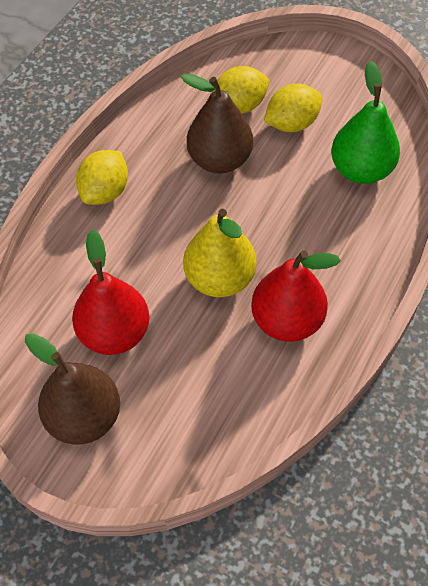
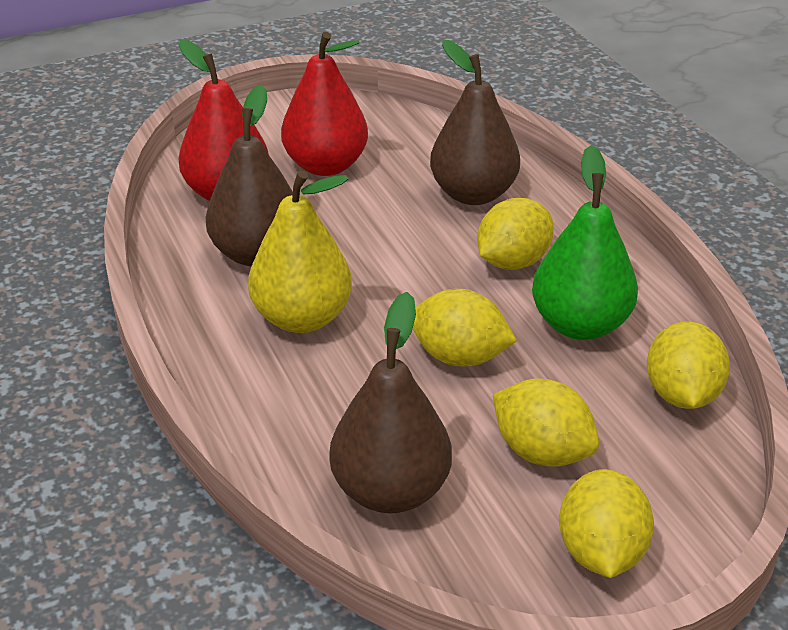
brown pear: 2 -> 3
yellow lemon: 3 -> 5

____

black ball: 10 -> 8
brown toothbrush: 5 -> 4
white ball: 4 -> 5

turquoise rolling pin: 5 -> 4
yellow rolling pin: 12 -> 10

____

■ WORK ORDER ■
Please reproduce, exactly as they appear above, the lines from the line containing "brown toothbrush: 5 -> 4" up to and including the line containing "yellow rolling pin: 12 -> 10".

■ COMPLETED TASK ■
brown toothbrush: 5 -> 4
white ball: 4 -> 5

turquoise rolling pin: 5 -> 4
yellow rolling pin: 12 -> 10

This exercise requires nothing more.